PROBLEM DESCRIPTION
Would you transcribe each entry precisely as it stands, setting aside any images?

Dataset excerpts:
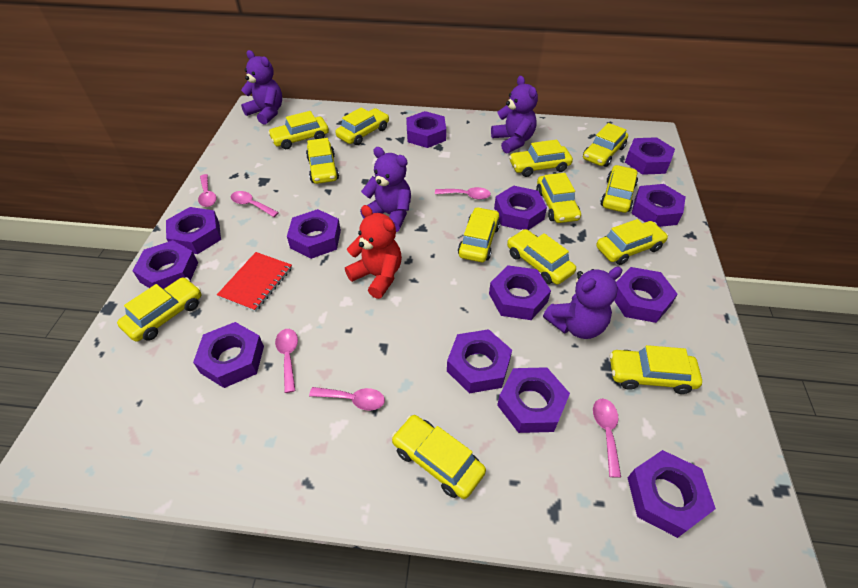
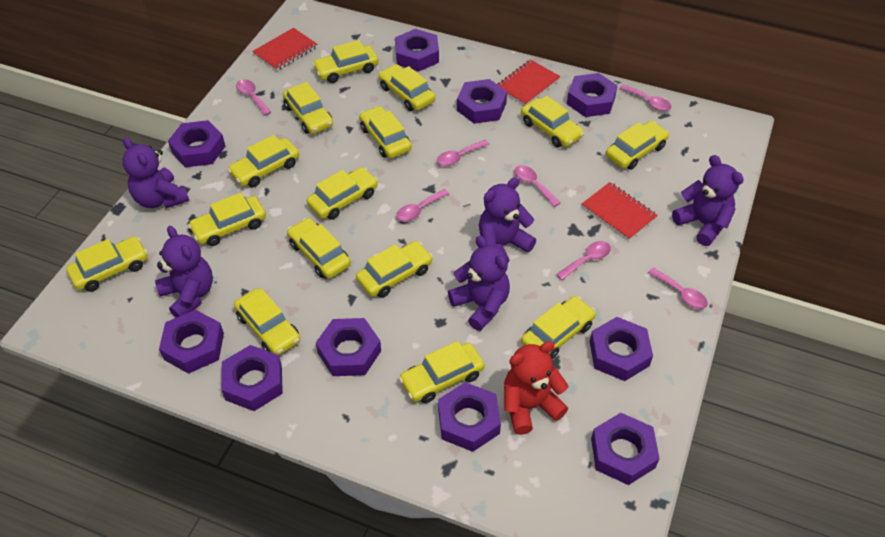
pink spoon: 6 -> 7
purple nut: 13 -> 10
purple teddy bear: 4 -> 5
red notebook: 1 -> 3
yellow car: 13 -> 15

RESULT FOR THIS EXERCISE
pink spoon: 6 -> 7
purple nut: 13 -> 10
purple teddy bear: 4 -> 5
red notebook: 1 -> 3
yellow car: 13 -> 15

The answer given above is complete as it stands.